● The records:
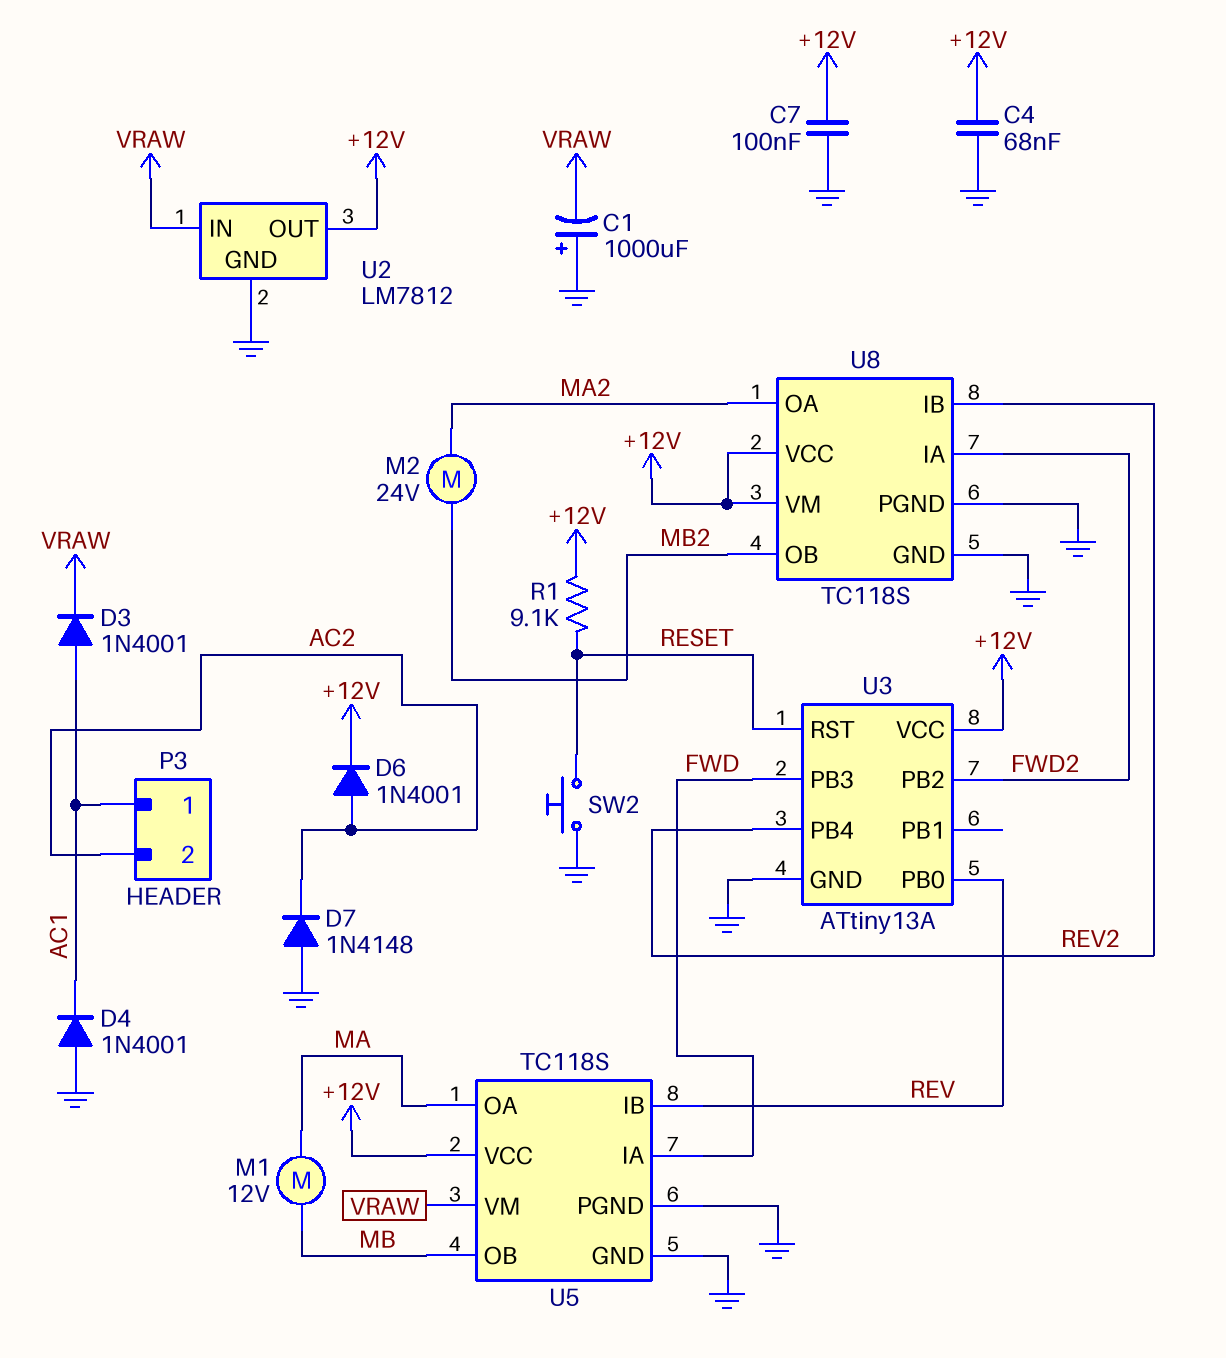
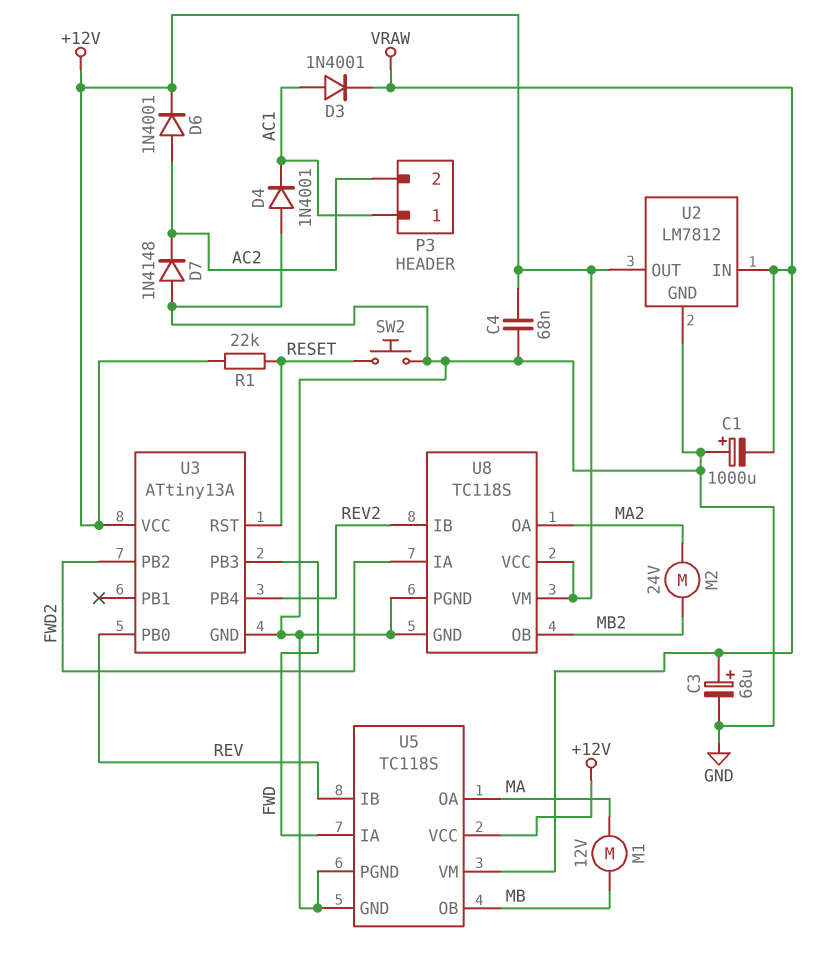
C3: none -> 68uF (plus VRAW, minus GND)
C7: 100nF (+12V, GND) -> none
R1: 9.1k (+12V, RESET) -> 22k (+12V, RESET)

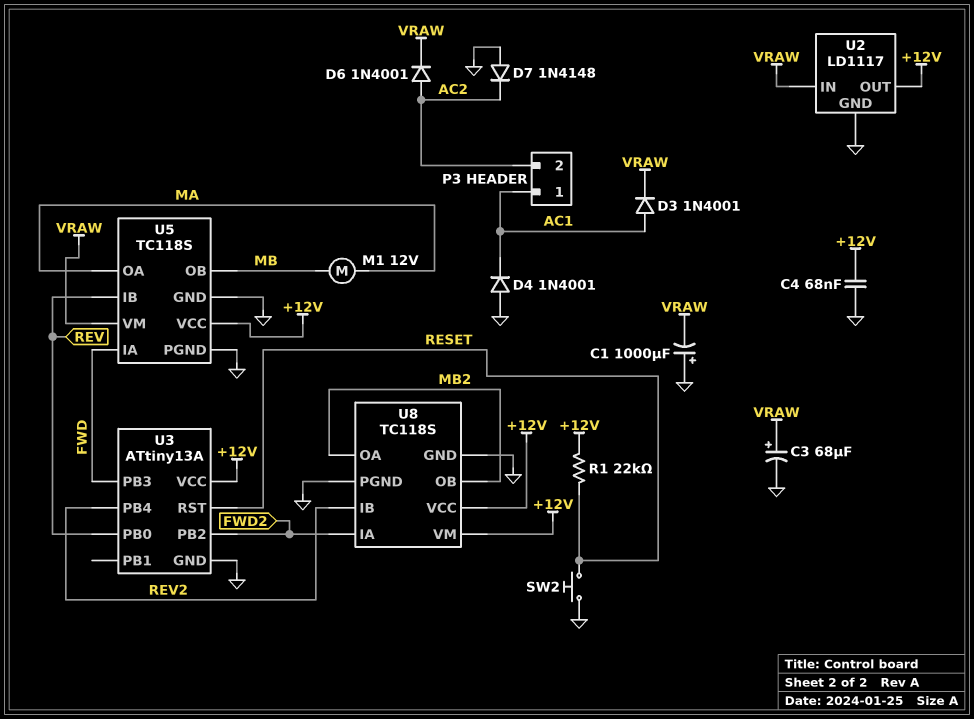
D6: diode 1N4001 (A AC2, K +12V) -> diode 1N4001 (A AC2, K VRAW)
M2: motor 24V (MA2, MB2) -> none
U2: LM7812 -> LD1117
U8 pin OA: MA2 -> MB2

● Required work: Copy every record character for character. Skip the pictures.

● Written solution:
C3: none -> 68uF (plus VRAW, minus GND)
C7: 100nF (+12V, GND) -> none
R1: 9.1k (+12V, RESET) -> 22k (+12V, RESET)

D6: diode 1N4001 (A AC2, K +12V) -> diode 1N4001 (A AC2, K VRAW)
M2: motor 24V (MA2, MB2) -> none
U2: LM7812 -> LD1117
U8 pin OA: MA2 -> MB2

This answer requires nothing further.